:: WORK REQUEST ::
If a line of the material contains "cone", copy it.

:: MATERIAL FOR THE TASK ::
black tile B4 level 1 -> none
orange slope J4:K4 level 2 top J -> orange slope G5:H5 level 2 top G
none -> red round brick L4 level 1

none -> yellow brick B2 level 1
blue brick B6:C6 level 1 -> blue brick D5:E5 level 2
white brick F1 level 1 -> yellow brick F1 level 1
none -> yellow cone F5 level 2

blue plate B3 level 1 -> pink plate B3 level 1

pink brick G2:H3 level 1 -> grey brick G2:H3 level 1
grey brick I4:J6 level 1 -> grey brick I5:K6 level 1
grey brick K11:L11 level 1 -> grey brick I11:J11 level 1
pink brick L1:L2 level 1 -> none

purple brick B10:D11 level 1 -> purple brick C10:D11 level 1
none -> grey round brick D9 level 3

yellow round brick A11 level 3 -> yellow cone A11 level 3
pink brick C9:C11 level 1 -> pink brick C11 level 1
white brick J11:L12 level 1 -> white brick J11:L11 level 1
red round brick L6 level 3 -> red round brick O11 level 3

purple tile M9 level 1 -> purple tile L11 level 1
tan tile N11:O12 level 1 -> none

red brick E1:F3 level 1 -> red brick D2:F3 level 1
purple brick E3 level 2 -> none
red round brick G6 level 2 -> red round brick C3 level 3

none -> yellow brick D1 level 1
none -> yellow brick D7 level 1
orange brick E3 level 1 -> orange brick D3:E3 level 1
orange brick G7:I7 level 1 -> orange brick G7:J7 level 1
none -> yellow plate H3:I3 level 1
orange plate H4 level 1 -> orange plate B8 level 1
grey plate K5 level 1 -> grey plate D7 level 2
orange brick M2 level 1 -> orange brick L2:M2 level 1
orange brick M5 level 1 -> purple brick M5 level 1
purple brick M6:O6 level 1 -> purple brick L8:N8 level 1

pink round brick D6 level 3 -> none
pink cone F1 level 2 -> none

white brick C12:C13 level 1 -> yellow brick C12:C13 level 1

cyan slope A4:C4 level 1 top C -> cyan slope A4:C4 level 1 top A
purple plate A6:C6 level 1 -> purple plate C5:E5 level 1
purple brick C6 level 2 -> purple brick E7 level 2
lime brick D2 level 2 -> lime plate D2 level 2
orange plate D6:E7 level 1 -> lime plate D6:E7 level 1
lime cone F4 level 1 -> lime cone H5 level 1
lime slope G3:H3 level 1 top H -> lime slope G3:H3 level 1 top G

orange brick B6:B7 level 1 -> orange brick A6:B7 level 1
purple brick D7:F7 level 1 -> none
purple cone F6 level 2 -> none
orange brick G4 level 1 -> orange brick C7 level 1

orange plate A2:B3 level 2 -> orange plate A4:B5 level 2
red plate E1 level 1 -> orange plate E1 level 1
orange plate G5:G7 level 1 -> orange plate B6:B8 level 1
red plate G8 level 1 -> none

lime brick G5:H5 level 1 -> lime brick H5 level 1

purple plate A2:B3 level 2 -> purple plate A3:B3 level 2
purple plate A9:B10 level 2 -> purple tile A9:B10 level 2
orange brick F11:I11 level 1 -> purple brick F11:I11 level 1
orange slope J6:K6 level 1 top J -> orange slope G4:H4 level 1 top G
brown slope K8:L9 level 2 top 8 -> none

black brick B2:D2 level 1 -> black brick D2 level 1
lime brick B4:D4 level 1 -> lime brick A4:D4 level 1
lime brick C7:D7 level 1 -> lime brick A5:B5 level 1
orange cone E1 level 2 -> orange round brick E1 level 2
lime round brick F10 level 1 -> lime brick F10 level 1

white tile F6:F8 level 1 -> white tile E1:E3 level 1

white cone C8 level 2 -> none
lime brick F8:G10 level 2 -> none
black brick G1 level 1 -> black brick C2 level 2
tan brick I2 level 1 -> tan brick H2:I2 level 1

:: TASK OUTPUT ::
none -> yellow cone F5 level 2
yellow round brick A11 level 3 -> yellow cone A11 level 3
pink cone F1 level 2 -> none
lime cone F4 level 1 -> lime cone H5 level 1
purple cone F6 level 2 -> none
orange cone E1 level 2 -> orange round brick E1 level 2
white cone C8 level 2 -> none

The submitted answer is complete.